Source records.
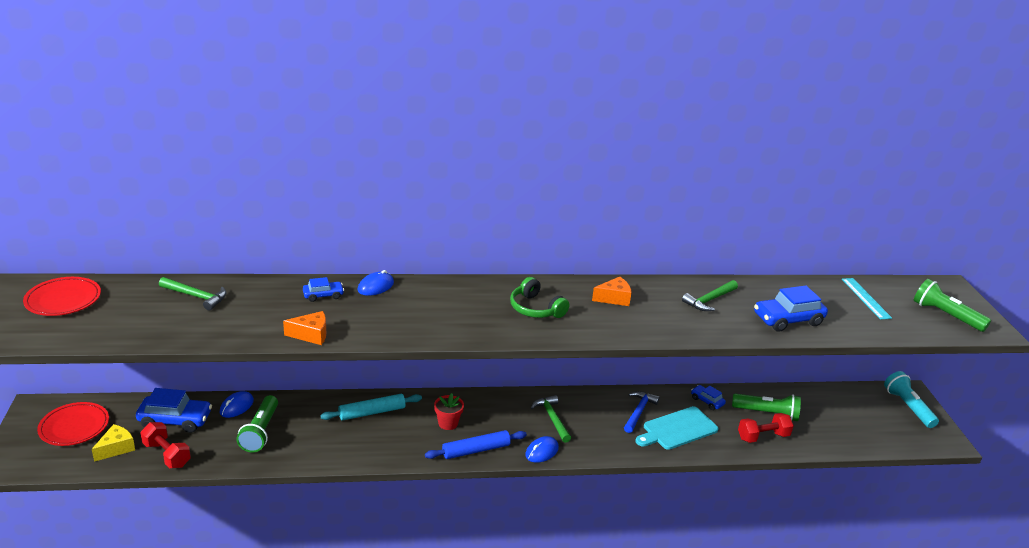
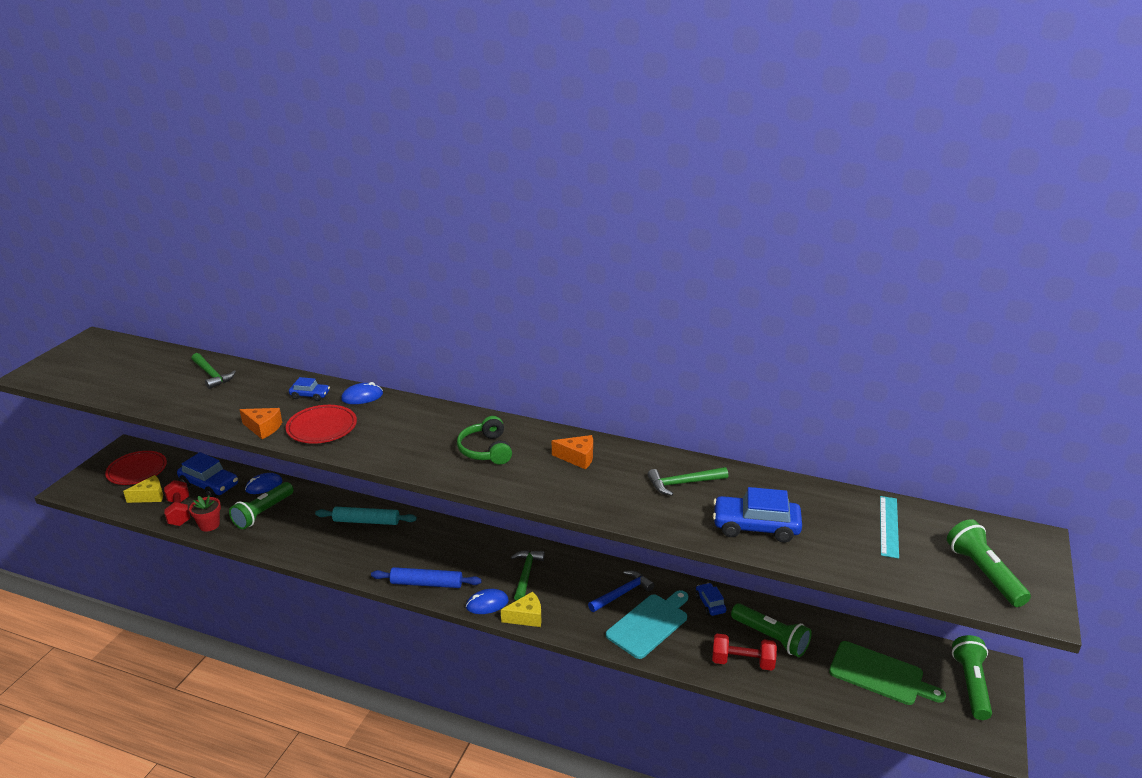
camera: 30 degrees right, 0 degrees up
(63, 300) = (118, 358): red plate -> red plate (322, 428)
(448, 423) = (423, 550): red flower pot -> red flower pot (209, 525)
(582, 452) = (526, 617): none -> yellow cheese
(677, 429) = (649, 624): turquoise cutting board -> turquoise cutting board turned 135 degrees clockwise
(852, 417) = (880, 674): none -> green cutting board
(908, 407) = (971, 685): turquoise flashlight -> green flashlight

What this task involves.
Scan the entries above for the word "cutting" and collect each line holding it.

Result.
(677, 429) = (649, 624): turquoise cutting board -> turquoise cutting board turned 135 degrees clockwise
(852, 417) = (880, 674): none -> green cutting board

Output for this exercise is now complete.